[Problem statement] Every record should be copied exactly, except that pictures are to be omitted.

[Excerpts from a dataset]
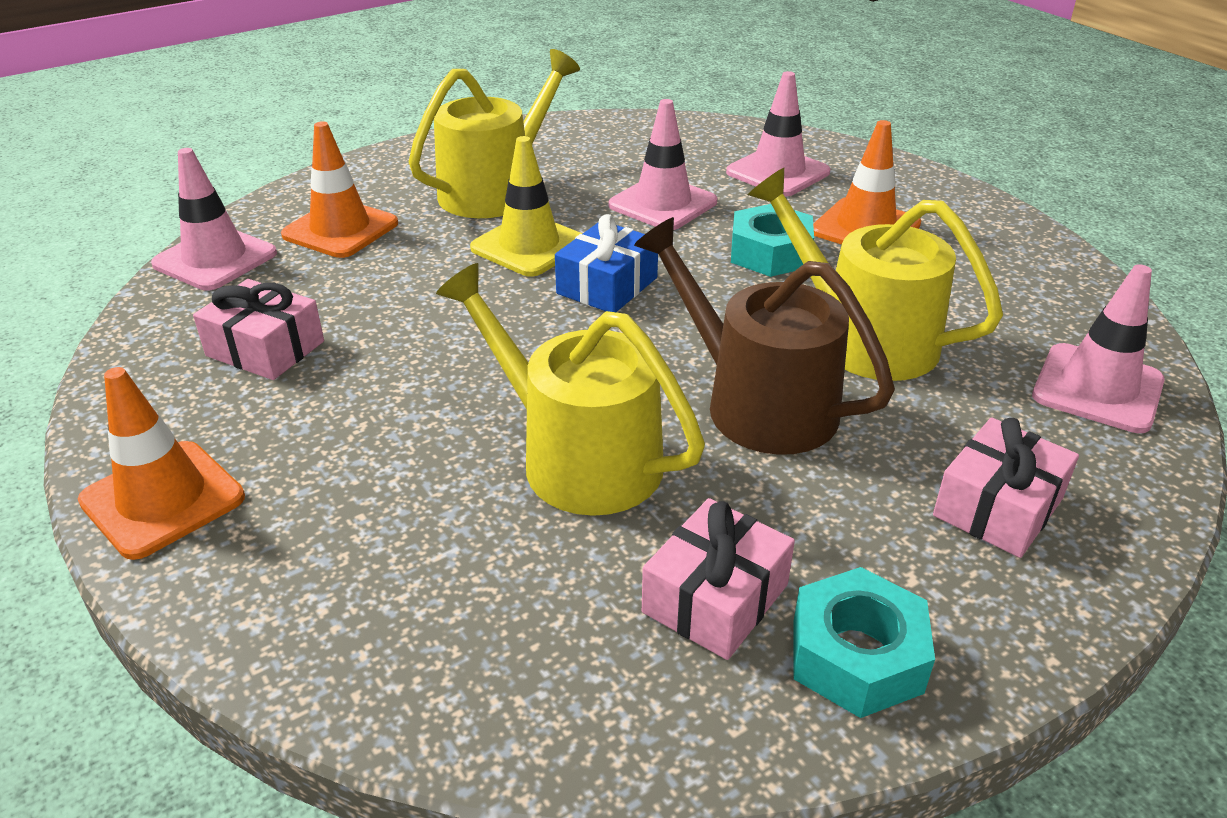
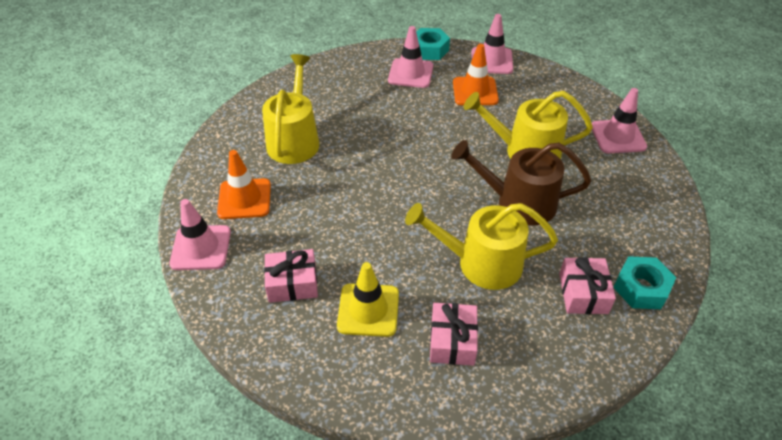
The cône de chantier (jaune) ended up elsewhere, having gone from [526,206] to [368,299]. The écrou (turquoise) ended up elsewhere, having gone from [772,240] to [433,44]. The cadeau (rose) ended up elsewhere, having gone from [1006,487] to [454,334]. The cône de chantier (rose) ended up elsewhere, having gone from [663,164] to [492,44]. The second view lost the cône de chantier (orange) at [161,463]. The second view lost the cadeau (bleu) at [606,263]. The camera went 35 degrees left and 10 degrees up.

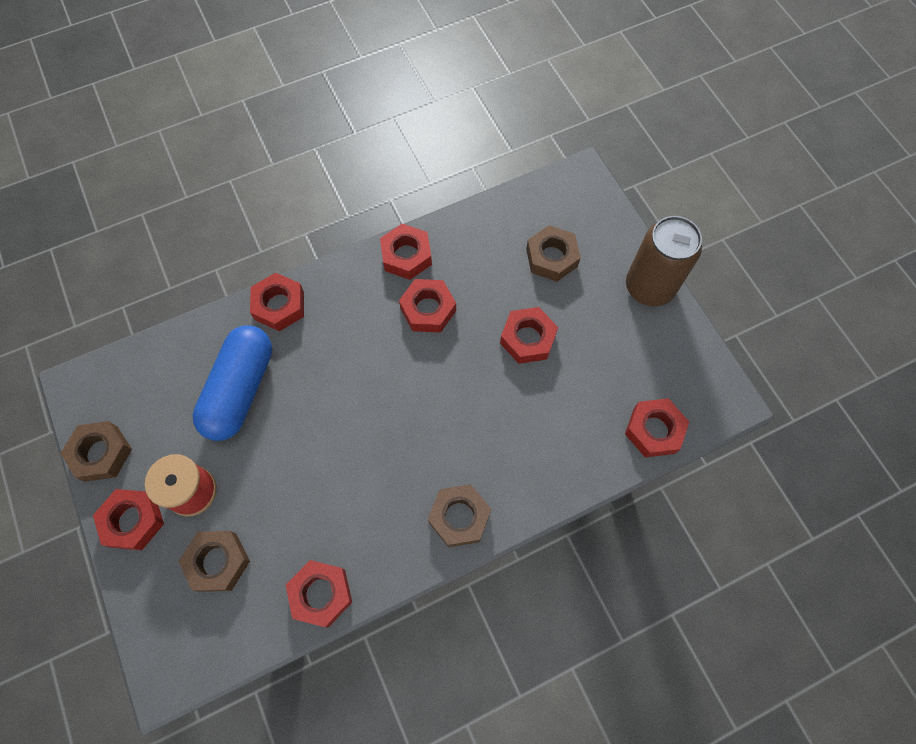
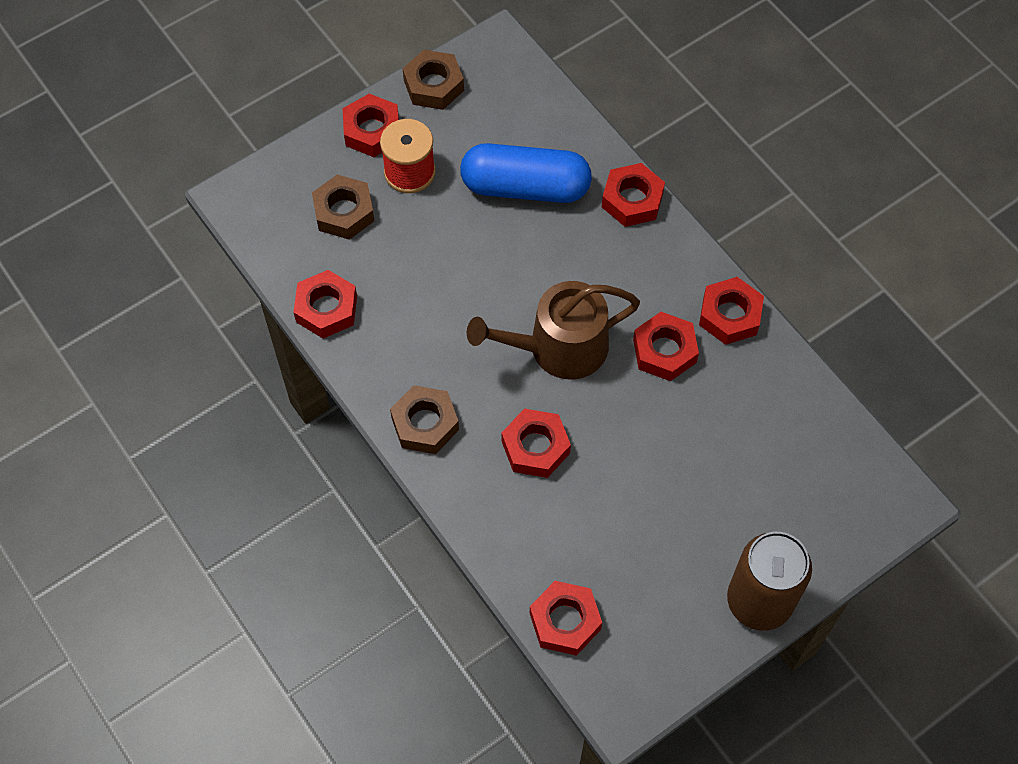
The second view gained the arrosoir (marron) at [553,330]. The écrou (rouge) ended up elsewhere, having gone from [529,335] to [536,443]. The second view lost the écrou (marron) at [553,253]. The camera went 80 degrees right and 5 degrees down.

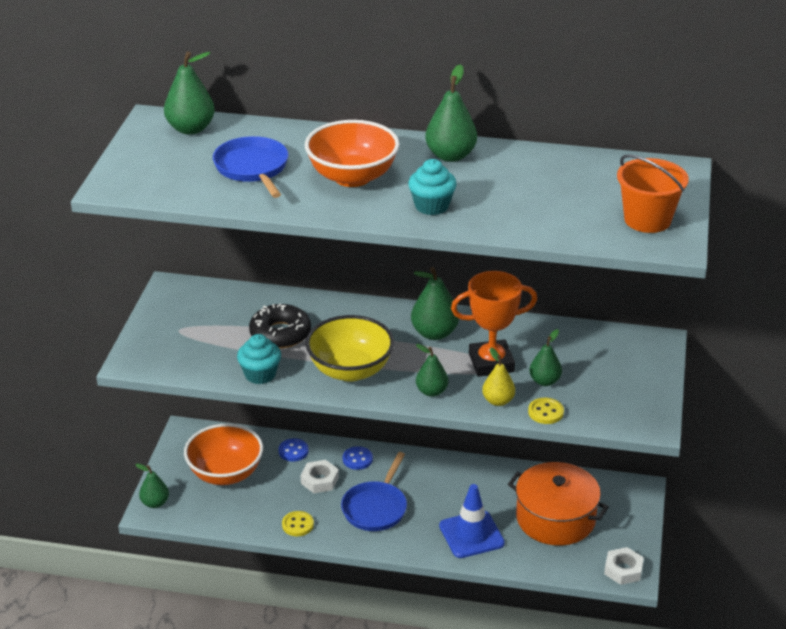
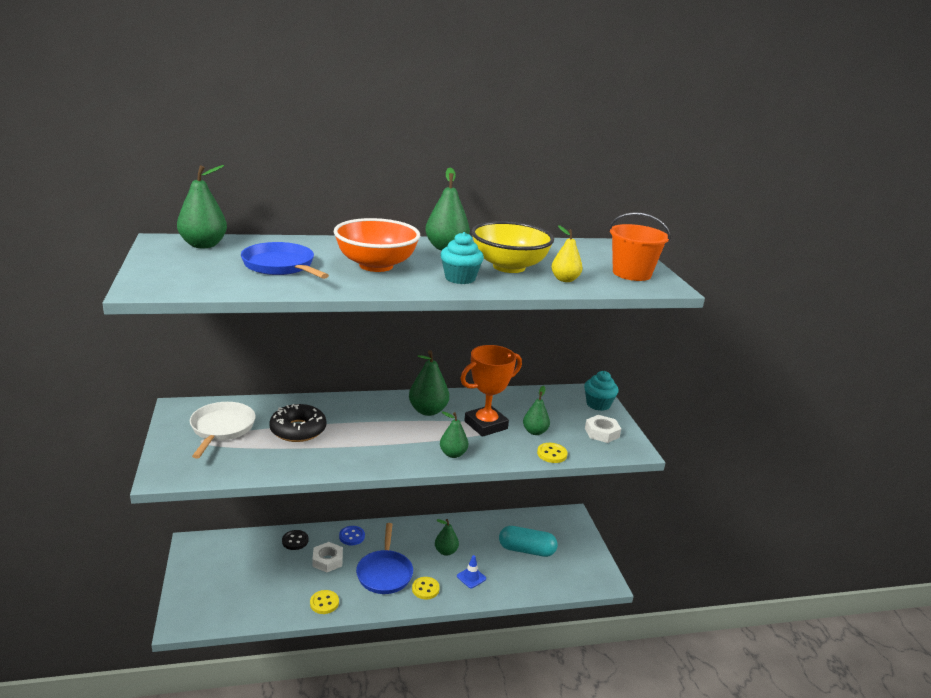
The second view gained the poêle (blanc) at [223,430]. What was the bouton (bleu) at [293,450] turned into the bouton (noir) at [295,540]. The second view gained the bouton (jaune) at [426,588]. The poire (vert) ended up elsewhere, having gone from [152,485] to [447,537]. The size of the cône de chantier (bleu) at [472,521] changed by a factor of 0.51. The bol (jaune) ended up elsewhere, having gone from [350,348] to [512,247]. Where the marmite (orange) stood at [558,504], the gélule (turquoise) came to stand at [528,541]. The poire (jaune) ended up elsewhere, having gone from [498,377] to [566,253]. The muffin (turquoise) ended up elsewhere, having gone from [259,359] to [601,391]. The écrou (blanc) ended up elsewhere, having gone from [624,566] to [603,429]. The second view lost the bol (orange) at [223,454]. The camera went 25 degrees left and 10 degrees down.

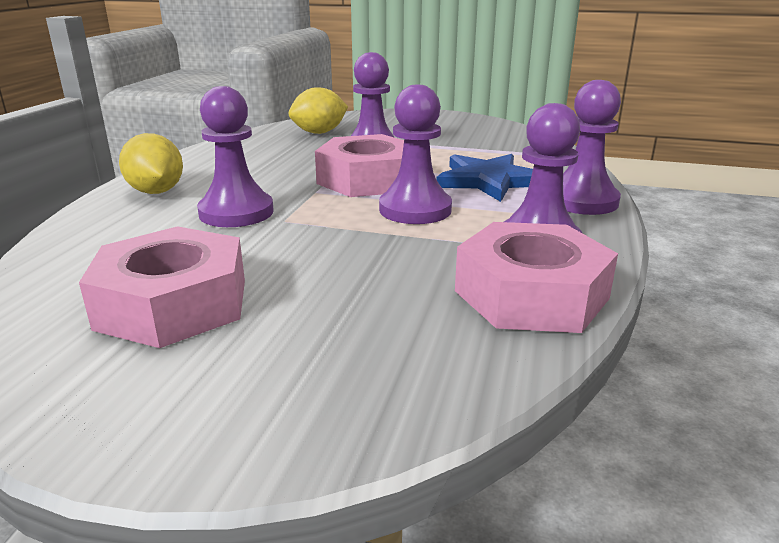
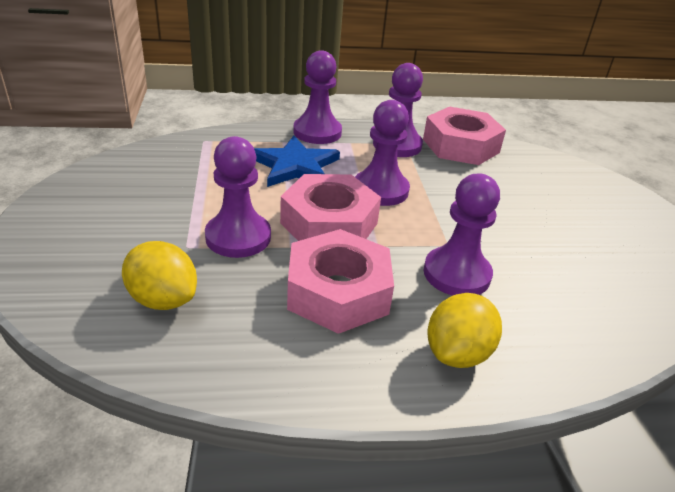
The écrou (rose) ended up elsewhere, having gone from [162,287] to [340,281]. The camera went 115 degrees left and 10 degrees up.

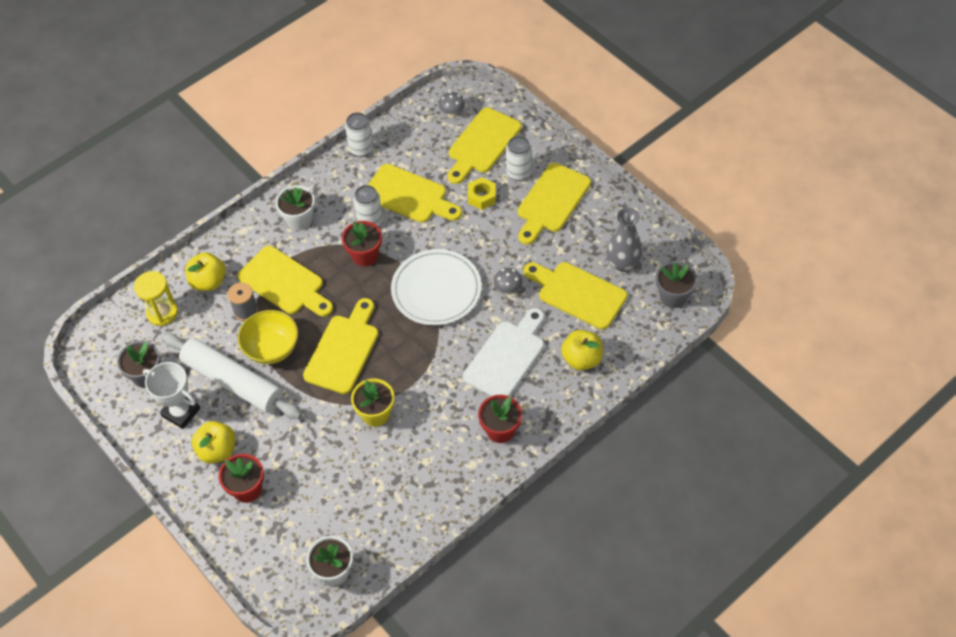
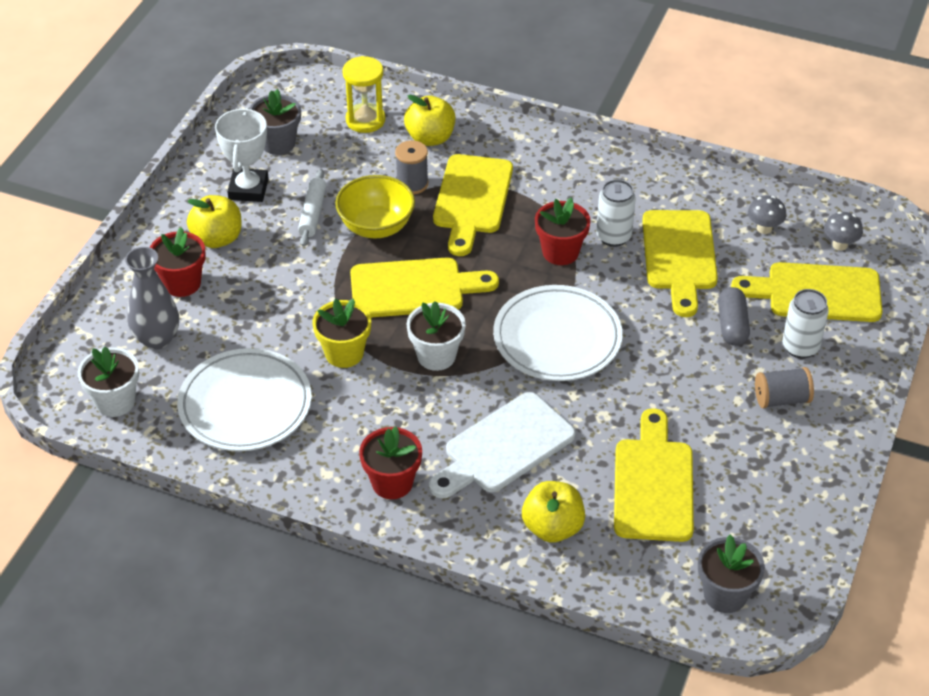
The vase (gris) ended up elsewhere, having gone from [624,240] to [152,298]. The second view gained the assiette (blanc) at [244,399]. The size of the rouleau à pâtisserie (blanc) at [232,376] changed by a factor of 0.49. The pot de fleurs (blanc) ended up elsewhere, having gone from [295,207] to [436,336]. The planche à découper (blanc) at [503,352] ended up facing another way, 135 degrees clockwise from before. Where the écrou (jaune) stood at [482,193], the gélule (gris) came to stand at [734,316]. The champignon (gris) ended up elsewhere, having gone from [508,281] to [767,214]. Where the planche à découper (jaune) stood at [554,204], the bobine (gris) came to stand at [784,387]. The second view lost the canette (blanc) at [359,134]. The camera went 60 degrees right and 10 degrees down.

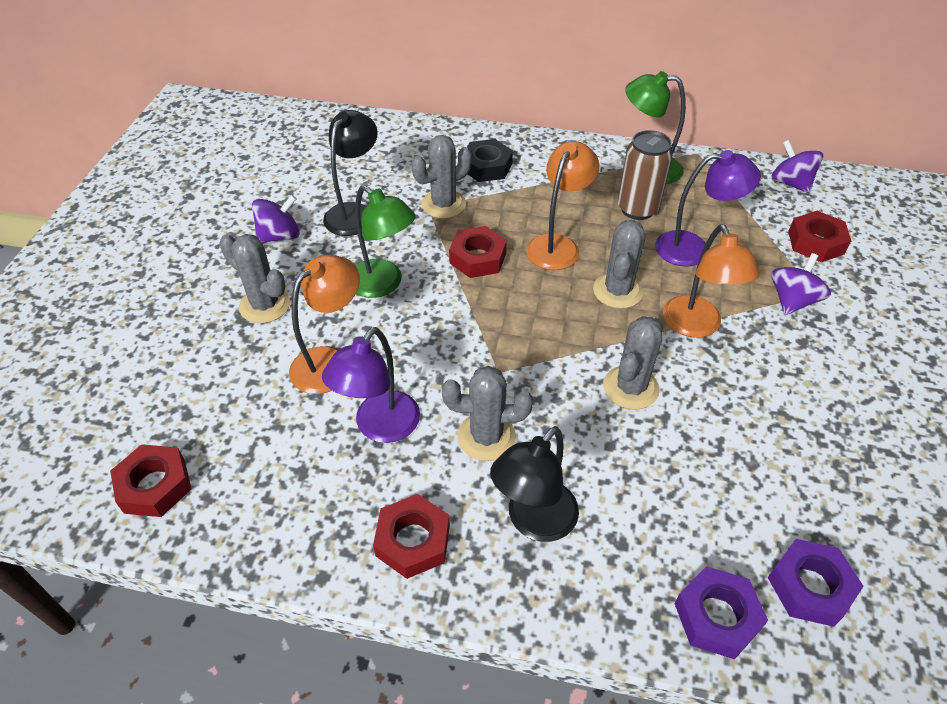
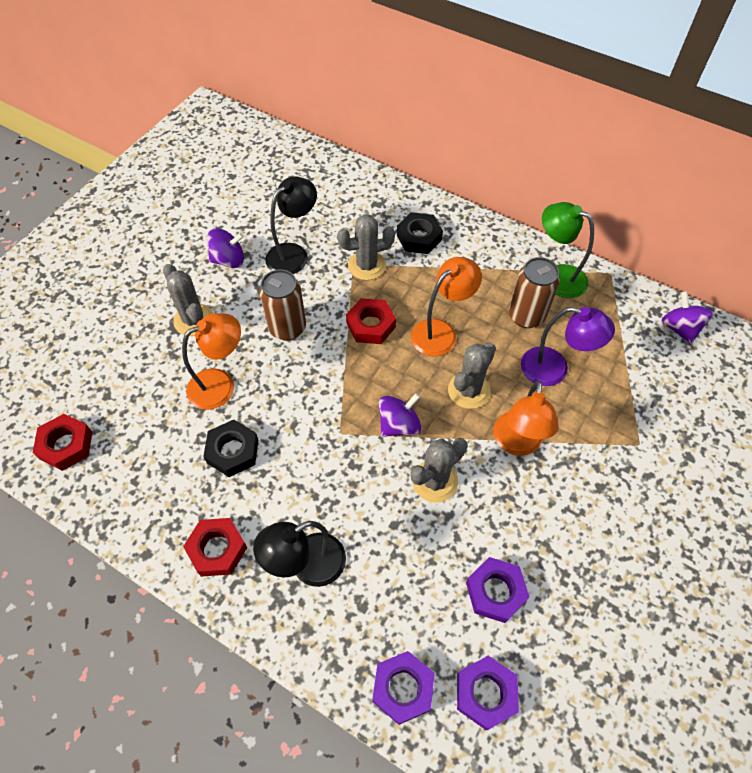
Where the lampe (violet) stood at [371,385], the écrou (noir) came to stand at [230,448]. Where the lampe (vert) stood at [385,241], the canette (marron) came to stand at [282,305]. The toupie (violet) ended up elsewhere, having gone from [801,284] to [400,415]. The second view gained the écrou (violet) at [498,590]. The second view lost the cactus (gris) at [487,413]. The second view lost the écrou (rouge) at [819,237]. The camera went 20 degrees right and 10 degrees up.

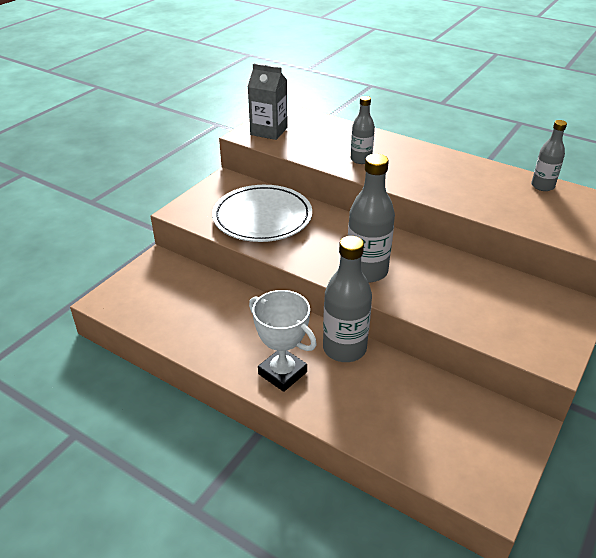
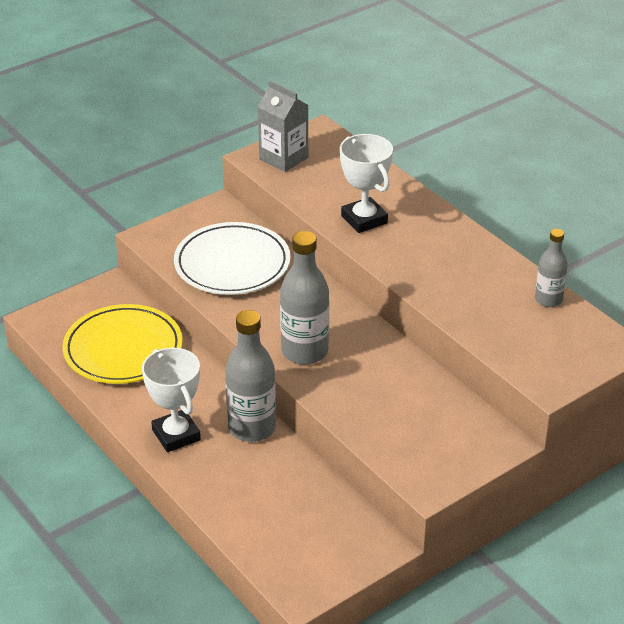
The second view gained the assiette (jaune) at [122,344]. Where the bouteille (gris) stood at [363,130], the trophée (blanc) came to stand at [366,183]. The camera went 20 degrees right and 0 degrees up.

[Finished task]
The cône de chantier (jaune) ended up elsewhere, having gone from [526,206] to [368,299]. The écrou (turquoise) ended up elsewhere, having gone from [772,240] to [433,44]. The cadeau (rose) ended up elsewhere, having gone from [1006,487] to [454,334]. The cône de chantier (rose) ended up elsewhere, having gone from [663,164] to [492,44]. The second view lost the cône de chantier (orange) at [161,463]. The second view lost the cadeau (bleu) at [606,263]. The camera went 35 degrees left and 10 degrees up.

The second view gained the arrosoir (marron) at [553,330]. The écrou (rouge) ended up elsewhere, having gone from [529,335] to [536,443]. The second view lost the écrou (marron) at [553,253]. The camera went 80 degrees right and 5 degrees down.

The second view gained the poêle (blanc) at [223,430]. What was the bouton (bleu) at [293,450] turned into the bouton (noir) at [295,540]. The second view gained the bouton (jaune) at [426,588]. The poire (vert) ended up elsewhere, having gone from [152,485] to [447,537]. The size of the cône de chantier (bleu) at [472,521] changed by a factor of 0.51. The bol (jaune) ended up elsewhere, having gone from [350,348] to [512,247]. Where the marmite (orange) stood at [558,504], the gélule (turquoise) came to stand at [528,541]. The poire (jaune) ended up elsewhere, having gone from [498,377] to [566,253]. The muffin (turquoise) ended up elsewhere, having gone from [259,359] to [601,391]. The écrou (blanc) ended up elsewhere, having gone from [624,566] to [603,429]. The second view lost the bol (orange) at [223,454]. The camera went 25 degrees left and 10 degrees down.

The écrou (rose) ended up elsewhere, having gone from [162,287] to [340,281]. The camera went 115 degrees left and 10 degrees up.

The vase (gris) ended up elsewhere, having gone from [624,240] to [152,298]. The second view gained the assiette (blanc) at [244,399]. The size of the rouleau à pâtisserie (blanc) at [232,376] changed by a factor of 0.49. The pot de fleurs (blanc) ended up elsewhere, having gone from [295,207] to [436,336]. The planche à découper (blanc) at [503,352] ended up facing another way, 135 degrees clockwise from before. Where the écrou (jaune) stood at [482,193], the gélule (gris) came to stand at [734,316]. The champignon (gris) ended up elsewhere, having gone from [508,281] to [767,214]. Where the planche à découper (jaune) stood at [554,204], the bobine (gris) came to stand at [784,387]. The second view lost the canette (blanc) at [359,134]. The camera went 60 degrees right and 10 degrees down.

Where the lampe (violet) stood at [371,385], the écrou (noir) came to stand at [230,448]. Where the lampe (vert) stood at [385,241], the canette (marron) came to stand at [282,305]. The toupie (violet) ended up elsewhere, having gone from [801,284] to [400,415]. The second view gained the écrou (violet) at [498,590]. The second view lost the cactus (gris) at [487,413]. The second view lost the écrou (rouge) at [819,237]. The camera went 20 degrees right and 10 degrees up.

The second view gained the assiette (jaune) at [122,344]. Where the bouteille (gris) stood at [363,130], the trophée (blanc) came to stand at [366,183]. The camera went 20 degrees right and 0 degrees up.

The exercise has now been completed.